Reproduce the entries exactly, but keep the pictures out of the copy.

Data items:
+===+

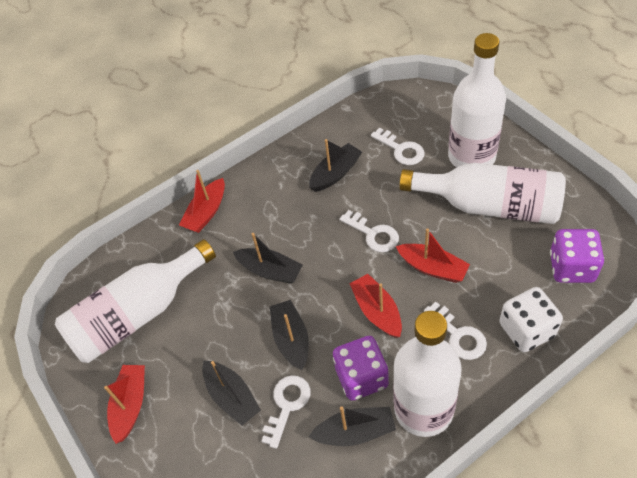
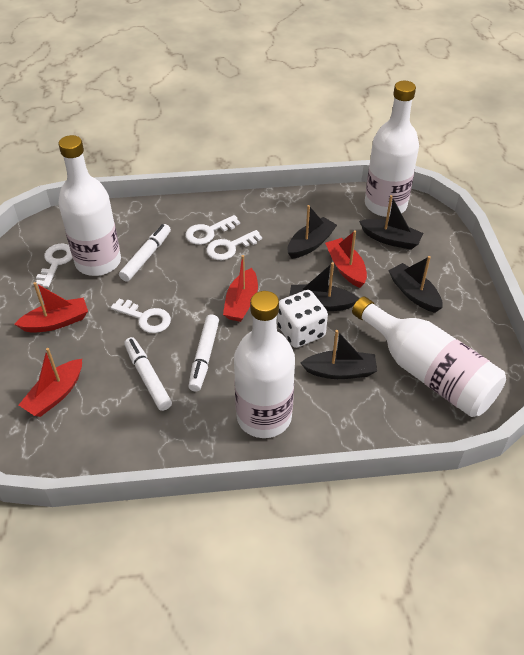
purple dice: 2 -> 0
white marker: 0 -> 3

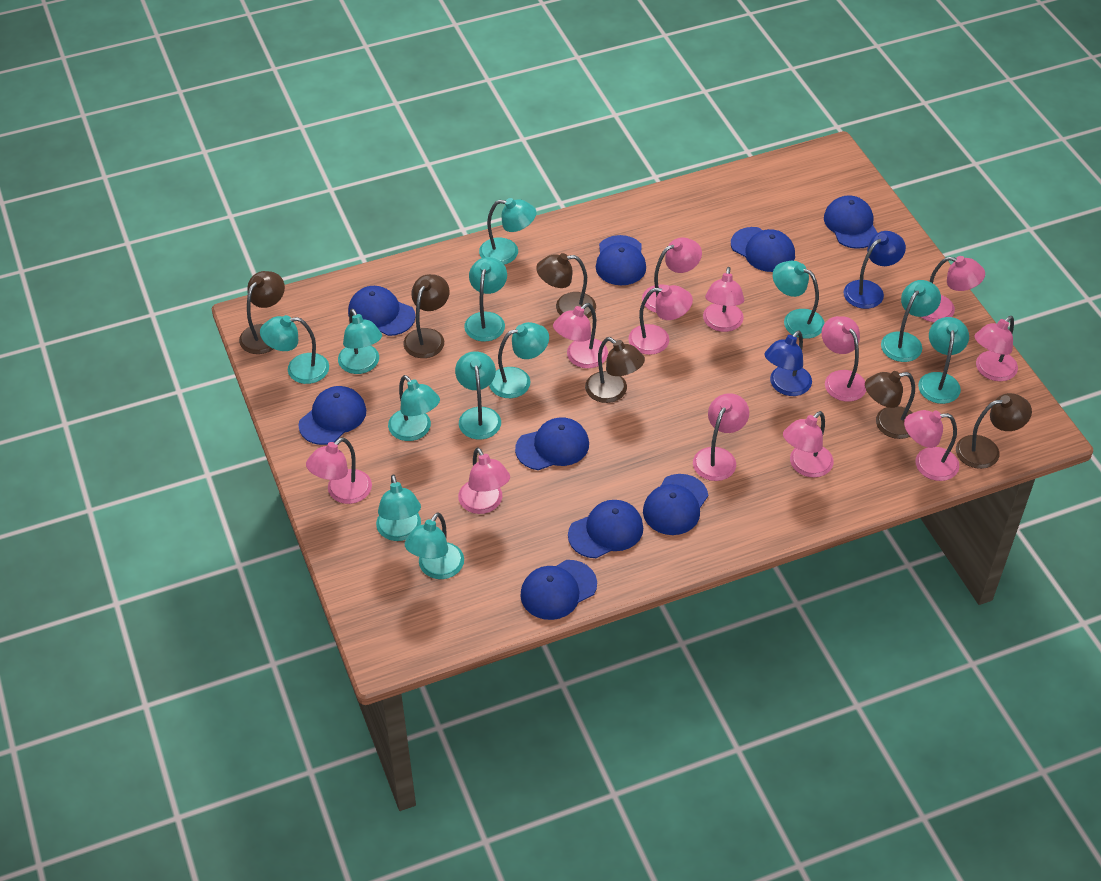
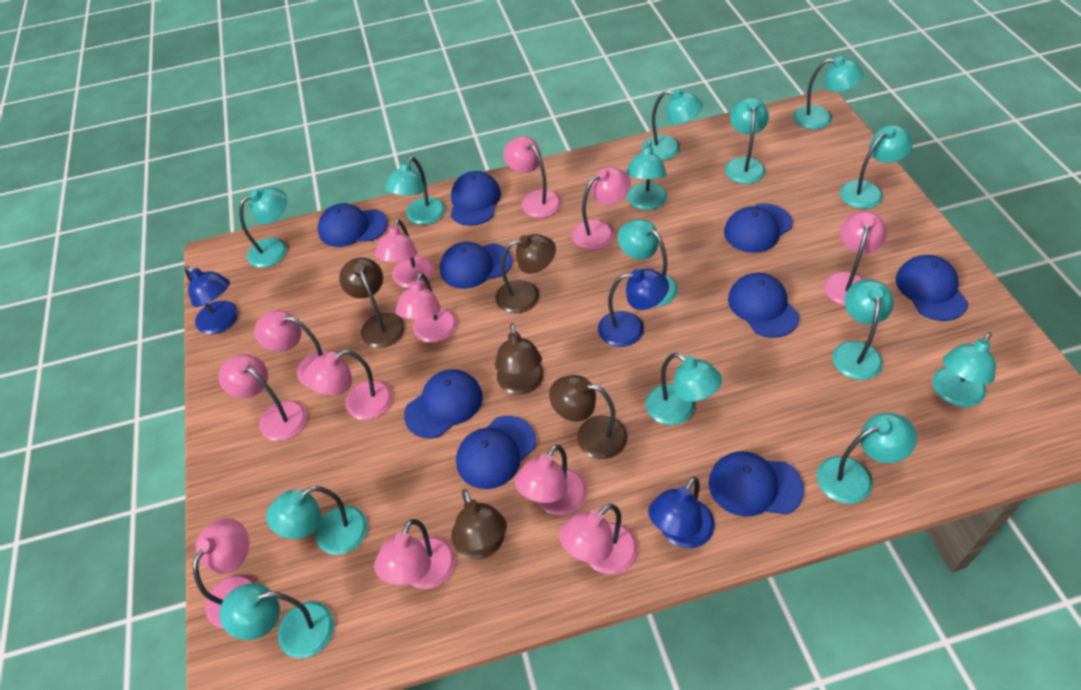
blue lamp: 2 -> 3
brown lamp: 6 -> 5
turquoise lamp: 12 -> 14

+===+

■ RESPONSE FOR THIS EXERCISE
purple dice: 2 -> 0
white marker: 0 -> 3

blue lamp: 2 -> 3
brown lamp: 6 -> 5
turquoise lamp: 12 -> 14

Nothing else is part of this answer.